§ Task:
Make a tally of the lines in the records that include the string "purple", and give only that number.

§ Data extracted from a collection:

------------------------------------------------------------

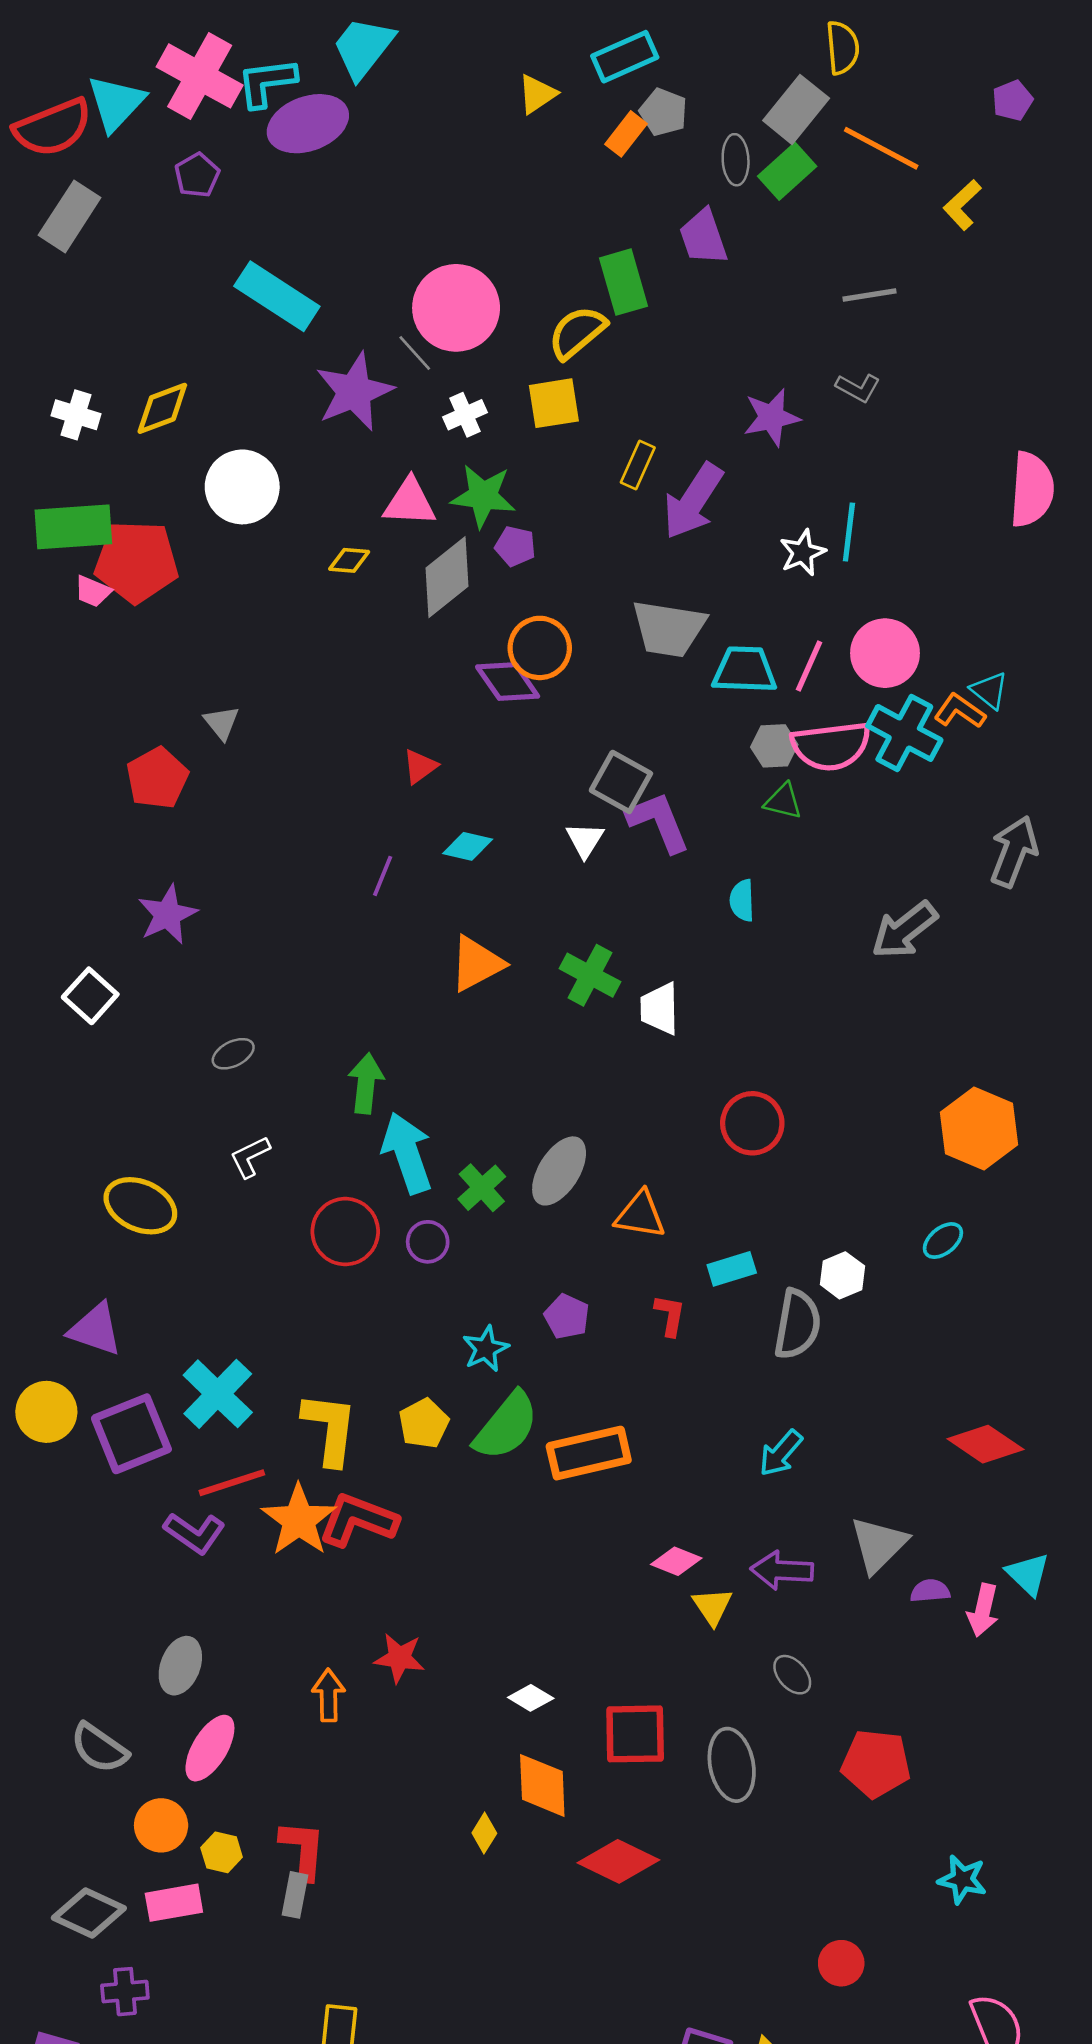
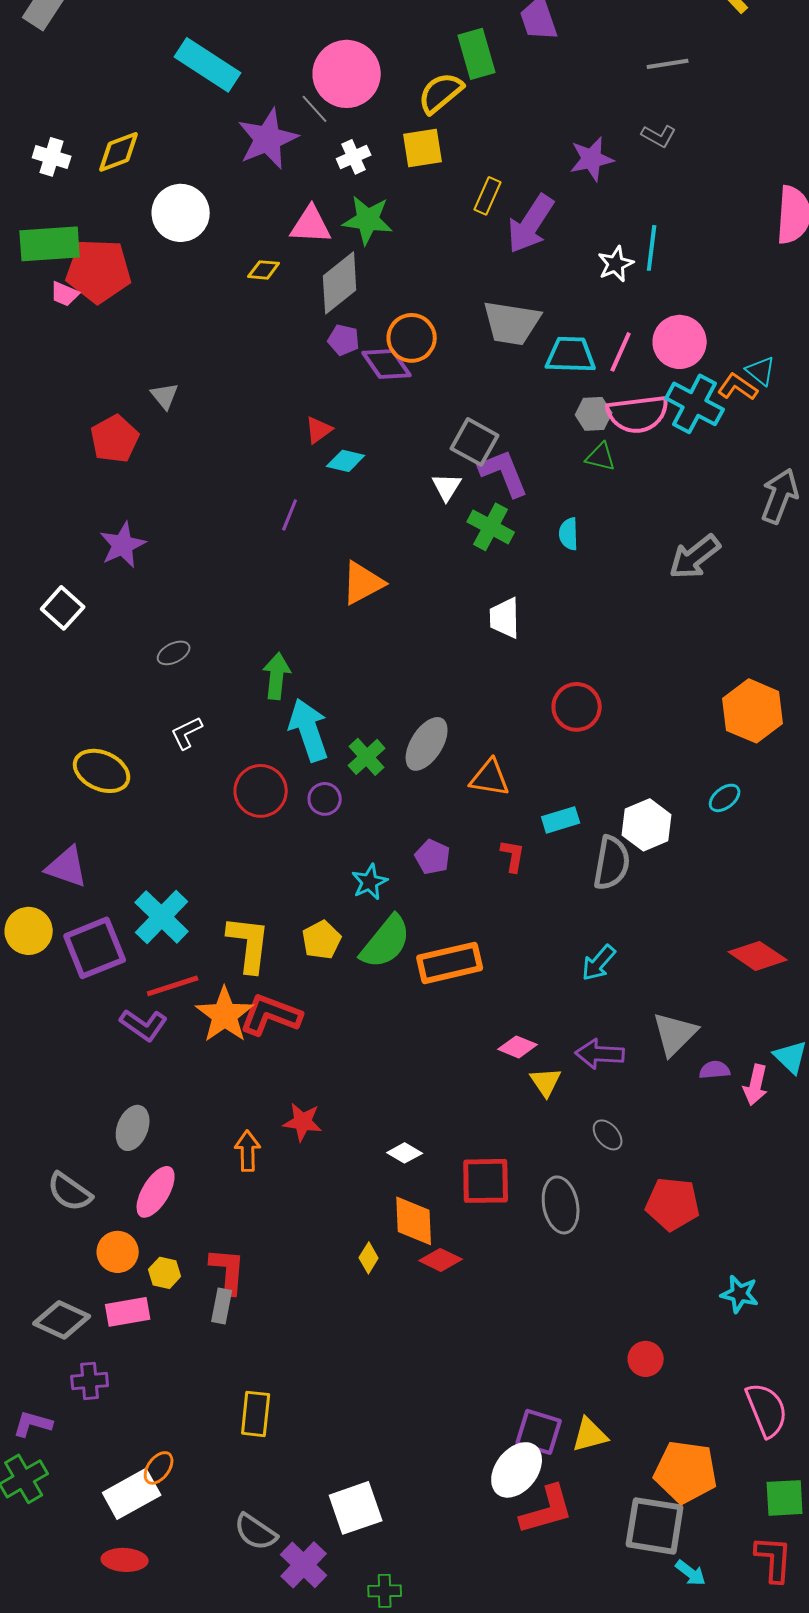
purple pentagon: (515, 546) -> (344, 340), moved
cyan diamond: (468, 846) -> (346, 461), moved
green cross: (590, 975) -> (491, 527), moved
white hexagon: (842, 1275) -> (647, 825), size x1.4
red diamond: (618, 1861) -> (441, 1260), moved, size x0.7

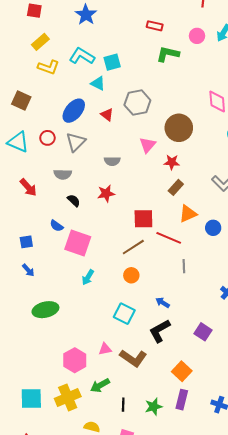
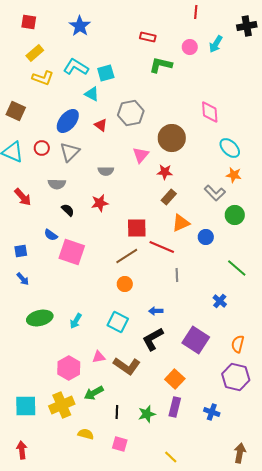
cyan arrow: (88, 277) -> (76, 321), moved
blue arrow: (163, 303) -> (156, 311), turned -32
purple square: (203, 332) -> (196, 340), size x1.5

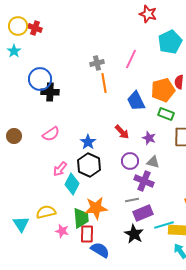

------------------------------------------------------------

§ Written answer:
2